__TASK DIRECTIONS__: Write out the stretch of lines below that begins at the line with "orange triangle: (72, 13) -> (117, 57), moved" and ends at the line with "gray ellipse: (554, 433)", including both, exactly as given and nothing more.

__DATASET__:
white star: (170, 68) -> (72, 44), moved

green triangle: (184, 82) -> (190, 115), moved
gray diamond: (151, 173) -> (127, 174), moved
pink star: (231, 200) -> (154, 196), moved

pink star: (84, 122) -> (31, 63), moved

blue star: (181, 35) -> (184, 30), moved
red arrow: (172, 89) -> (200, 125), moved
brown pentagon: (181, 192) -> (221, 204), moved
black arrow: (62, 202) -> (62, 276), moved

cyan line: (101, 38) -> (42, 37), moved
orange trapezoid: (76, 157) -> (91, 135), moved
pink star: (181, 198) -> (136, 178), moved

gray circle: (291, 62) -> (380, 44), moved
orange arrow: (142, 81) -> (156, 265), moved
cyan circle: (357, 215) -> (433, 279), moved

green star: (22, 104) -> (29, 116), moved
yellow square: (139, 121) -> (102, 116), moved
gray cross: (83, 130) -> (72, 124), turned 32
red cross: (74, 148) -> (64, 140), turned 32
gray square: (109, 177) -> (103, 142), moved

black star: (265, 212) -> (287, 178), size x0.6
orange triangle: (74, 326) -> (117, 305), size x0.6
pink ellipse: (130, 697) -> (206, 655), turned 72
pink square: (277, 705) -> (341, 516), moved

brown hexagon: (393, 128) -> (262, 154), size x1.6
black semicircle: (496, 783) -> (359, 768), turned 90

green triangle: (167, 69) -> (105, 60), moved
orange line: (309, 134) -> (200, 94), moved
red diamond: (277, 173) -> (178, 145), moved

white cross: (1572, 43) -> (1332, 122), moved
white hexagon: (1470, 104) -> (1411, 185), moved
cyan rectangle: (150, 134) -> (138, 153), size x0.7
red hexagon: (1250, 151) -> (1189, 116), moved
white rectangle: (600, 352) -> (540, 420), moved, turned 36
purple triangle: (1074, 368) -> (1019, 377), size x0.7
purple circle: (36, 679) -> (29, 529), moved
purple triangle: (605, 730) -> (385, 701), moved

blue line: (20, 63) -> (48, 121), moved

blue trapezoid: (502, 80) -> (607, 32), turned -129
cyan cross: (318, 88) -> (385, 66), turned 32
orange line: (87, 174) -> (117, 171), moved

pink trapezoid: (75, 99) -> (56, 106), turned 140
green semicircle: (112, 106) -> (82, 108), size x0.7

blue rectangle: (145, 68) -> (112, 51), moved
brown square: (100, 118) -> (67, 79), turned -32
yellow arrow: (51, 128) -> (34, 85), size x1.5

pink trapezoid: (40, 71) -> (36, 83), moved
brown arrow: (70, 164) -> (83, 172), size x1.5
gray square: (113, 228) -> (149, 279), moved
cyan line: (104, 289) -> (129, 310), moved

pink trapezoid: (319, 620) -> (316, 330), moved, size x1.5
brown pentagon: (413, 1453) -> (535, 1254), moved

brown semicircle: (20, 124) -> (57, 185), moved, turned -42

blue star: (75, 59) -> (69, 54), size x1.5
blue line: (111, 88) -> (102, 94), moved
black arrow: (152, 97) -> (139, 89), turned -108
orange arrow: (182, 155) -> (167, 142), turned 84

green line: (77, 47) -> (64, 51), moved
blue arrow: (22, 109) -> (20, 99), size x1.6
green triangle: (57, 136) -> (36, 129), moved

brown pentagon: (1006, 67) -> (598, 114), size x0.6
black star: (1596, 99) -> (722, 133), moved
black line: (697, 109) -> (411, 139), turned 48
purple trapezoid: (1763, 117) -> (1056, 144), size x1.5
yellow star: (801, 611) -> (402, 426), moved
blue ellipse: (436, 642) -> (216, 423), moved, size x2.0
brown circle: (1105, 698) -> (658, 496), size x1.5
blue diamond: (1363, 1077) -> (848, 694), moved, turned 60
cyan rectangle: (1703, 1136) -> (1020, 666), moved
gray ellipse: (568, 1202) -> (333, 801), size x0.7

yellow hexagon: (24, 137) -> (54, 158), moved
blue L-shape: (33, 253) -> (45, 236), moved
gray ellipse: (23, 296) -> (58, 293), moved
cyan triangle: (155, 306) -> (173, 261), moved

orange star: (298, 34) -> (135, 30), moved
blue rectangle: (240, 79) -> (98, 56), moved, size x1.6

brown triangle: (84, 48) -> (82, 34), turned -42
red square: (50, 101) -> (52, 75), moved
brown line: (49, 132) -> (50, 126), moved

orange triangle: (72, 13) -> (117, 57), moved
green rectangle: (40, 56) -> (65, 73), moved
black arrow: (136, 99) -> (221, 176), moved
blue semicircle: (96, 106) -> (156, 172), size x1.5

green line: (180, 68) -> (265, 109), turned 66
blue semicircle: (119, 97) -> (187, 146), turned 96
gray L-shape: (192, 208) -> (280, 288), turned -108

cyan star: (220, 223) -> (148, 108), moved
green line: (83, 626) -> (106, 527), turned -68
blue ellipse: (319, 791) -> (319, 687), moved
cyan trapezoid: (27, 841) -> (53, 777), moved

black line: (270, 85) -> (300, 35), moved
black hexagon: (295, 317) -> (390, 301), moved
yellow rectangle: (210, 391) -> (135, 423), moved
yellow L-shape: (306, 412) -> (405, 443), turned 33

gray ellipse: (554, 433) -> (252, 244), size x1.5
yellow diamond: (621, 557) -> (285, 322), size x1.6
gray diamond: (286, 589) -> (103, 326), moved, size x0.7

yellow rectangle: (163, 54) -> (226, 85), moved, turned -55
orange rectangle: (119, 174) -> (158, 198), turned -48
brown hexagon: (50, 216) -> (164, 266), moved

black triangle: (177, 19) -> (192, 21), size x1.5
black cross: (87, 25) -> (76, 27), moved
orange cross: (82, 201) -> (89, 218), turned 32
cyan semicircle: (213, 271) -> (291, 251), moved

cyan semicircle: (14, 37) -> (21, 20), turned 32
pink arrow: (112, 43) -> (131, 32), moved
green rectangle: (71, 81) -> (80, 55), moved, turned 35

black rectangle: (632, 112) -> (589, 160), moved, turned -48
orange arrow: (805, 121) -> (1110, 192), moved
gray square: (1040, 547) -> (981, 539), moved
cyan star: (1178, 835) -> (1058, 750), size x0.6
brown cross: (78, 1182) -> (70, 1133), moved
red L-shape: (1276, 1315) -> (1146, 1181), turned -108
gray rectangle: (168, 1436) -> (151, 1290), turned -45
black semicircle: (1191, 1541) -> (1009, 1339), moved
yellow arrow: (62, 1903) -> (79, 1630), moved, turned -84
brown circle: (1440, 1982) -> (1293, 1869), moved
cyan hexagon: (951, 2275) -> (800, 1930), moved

__OUTPUT BELOW__:
orange triangle: (72, 13) -> (117, 57), moved
green rectangle: (40, 56) -> (65, 73), moved
black arrow: (136, 99) -> (221, 176), moved
blue semicircle: (96, 106) -> (156, 172), size x1.5

green line: (180, 68) -> (265, 109), turned 66
blue semicircle: (119, 97) -> (187, 146), turned 96
gray L-shape: (192, 208) -> (280, 288), turned -108

cyan star: (220, 223) -> (148, 108), moved
green line: (83, 626) -> (106, 527), turned -68
blue ellipse: (319, 791) -> (319, 687), moved
cyan trapezoid: (27, 841) -> (53, 777), moved

black line: (270, 85) -> (300, 35), moved
black hexagon: (295, 317) -> (390, 301), moved
yellow rectangle: (210, 391) -> (135, 423), moved
yellow L-shape: (306, 412) -> (405, 443), turned 33

gray ellipse: (554, 433) -> (252, 244), size x1.5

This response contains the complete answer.